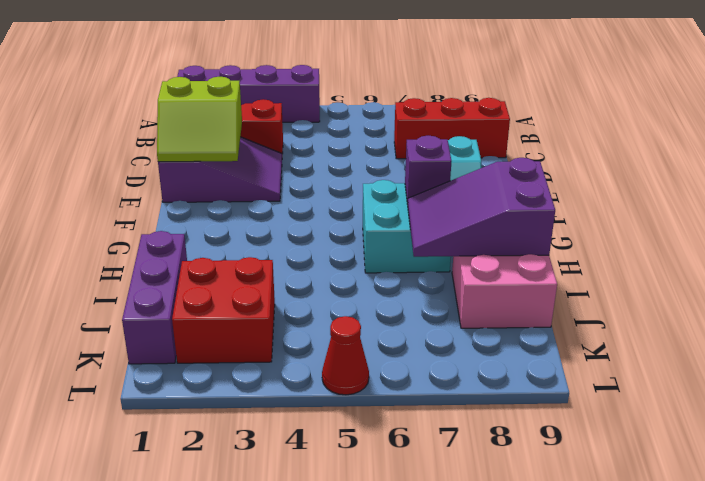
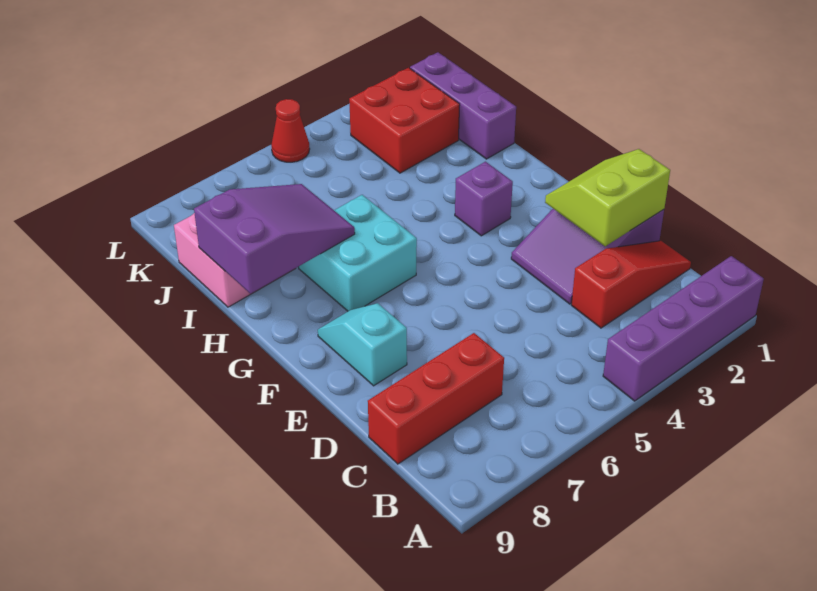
purple brick G7 level 2 -> purple brick G3 level 1

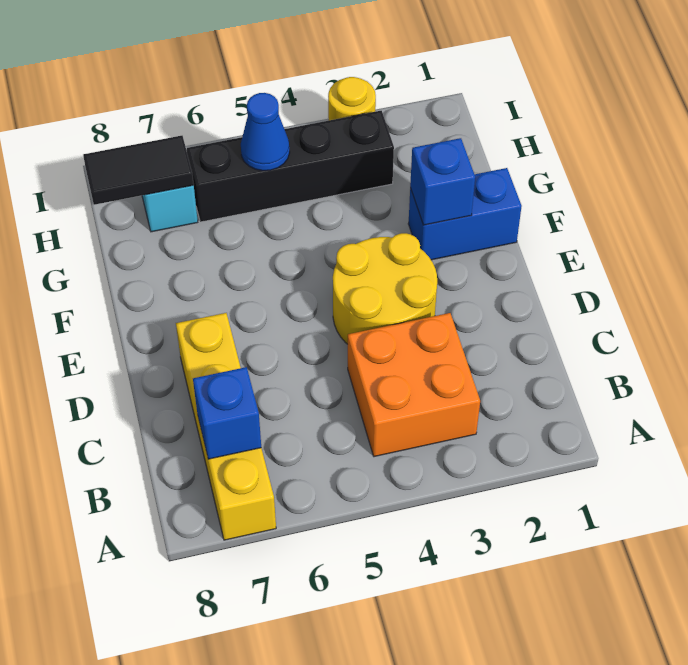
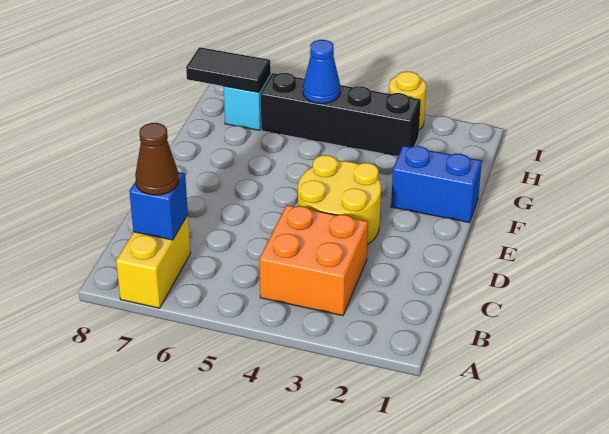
yellow brick A7:D7 level 1 -> yellow brick A7:B7 level 1
none -> brown cone B7 level 3
blue brick F2 level 2 -> none

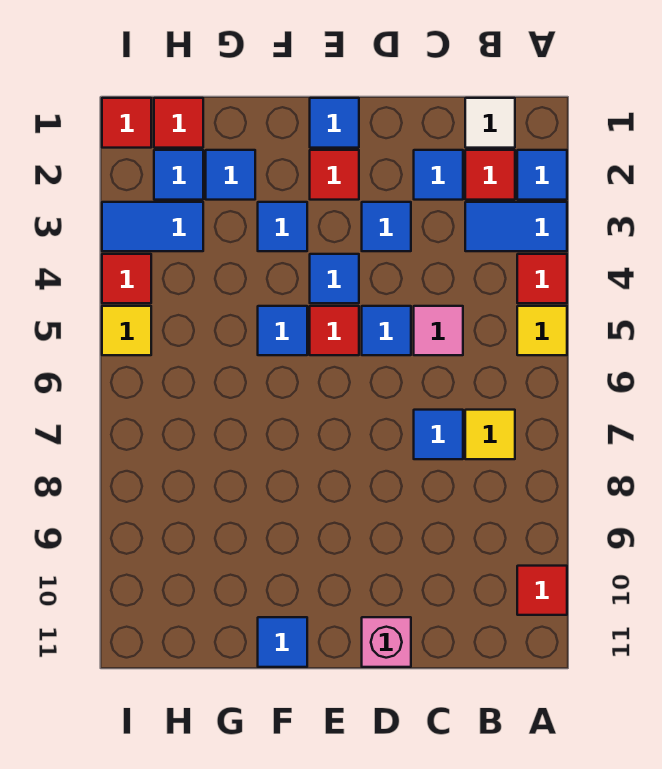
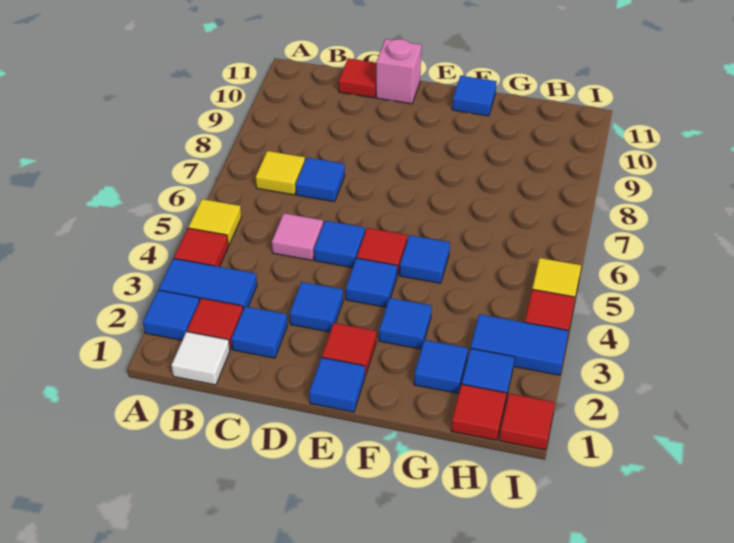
red tile A10 level 1 -> red tile C11 level 1

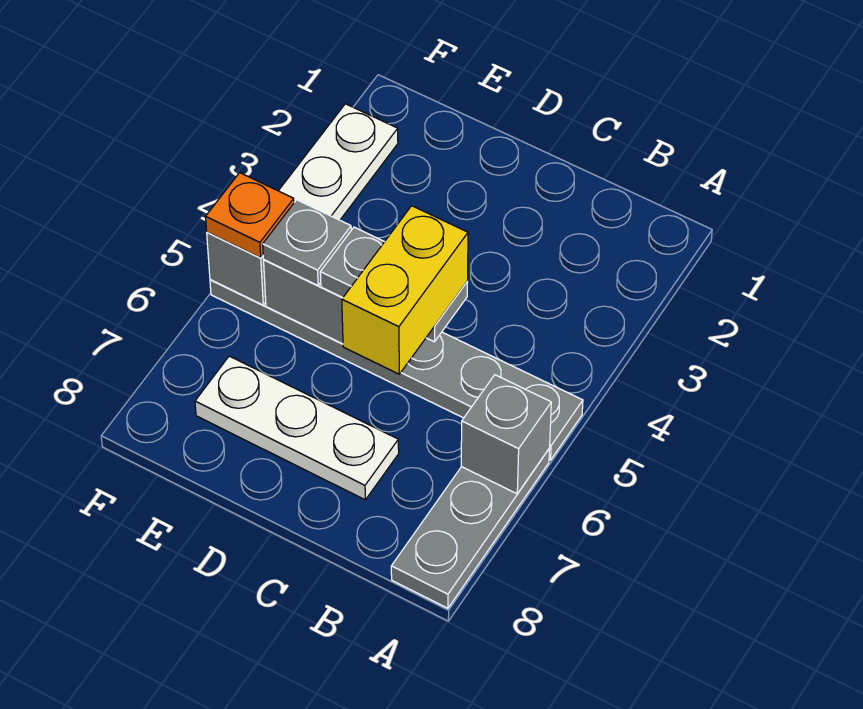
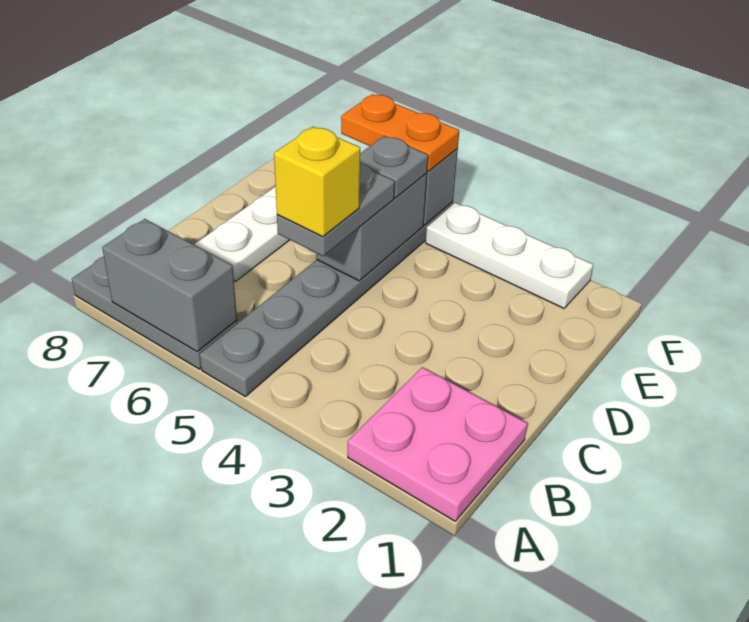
none -> pink plate A1:B2 level 1
grey brick A6 level 2 -> grey brick A6:A7 level 2
yellow brick C5:C6 level 4 -> yellow brick C5 level 4
orange plate F5 level 3 -> orange plate F5:F6 level 3

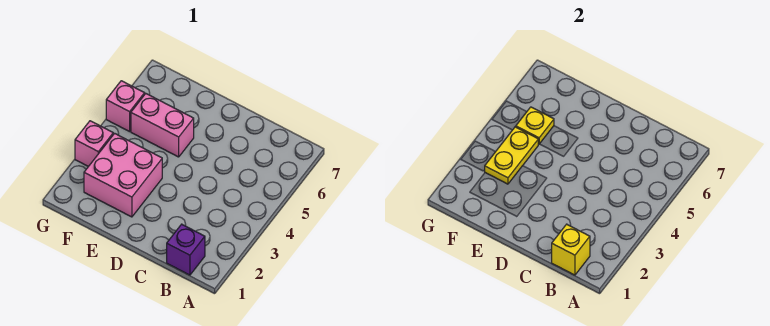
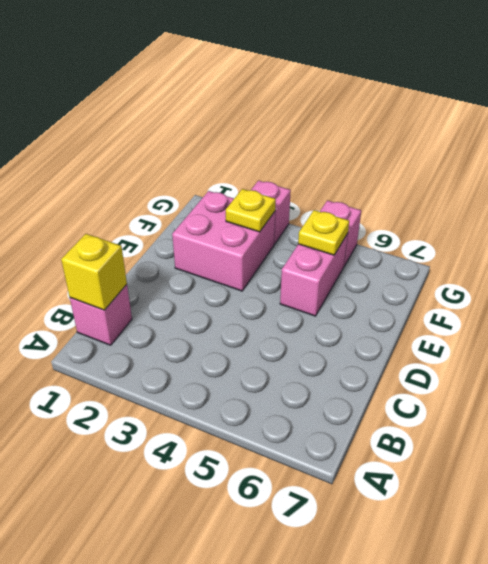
purple brick B1 level 1 -> pink brick B1 level 1
yellow plate F3:F4 level 2 -> yellow plate F3 level 2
——
**EXERCISE OBJECTIVE**. Only the records are wanted, copied exactly, with the pictures dropped.

**EXERCISE SOLUTION**.
purple brick G7 level 2 -> purple brick G3 level 1

yellow brick A7:D7 level 1 -> yellow brick A7:B7 level 1
none -> brown cone B7 level 3
blue brick F2 level 2 -> none

red tile A10 level 1 -> red tile C11 level 1

none -> pink plate A1:B2 level 1
grey brick A6 level 2 -> grey brick A6:A7 level 2
yellow brick C5:C6 level 4 -> yellow brick C5 level 4
orange plate F5 level 3 -> orange plate F5:F6 level 3

purple brick B1 level 1 -> pink brick B1 level 1
yellow plate F3:F4 level 2 -> yellow plate F3 level 2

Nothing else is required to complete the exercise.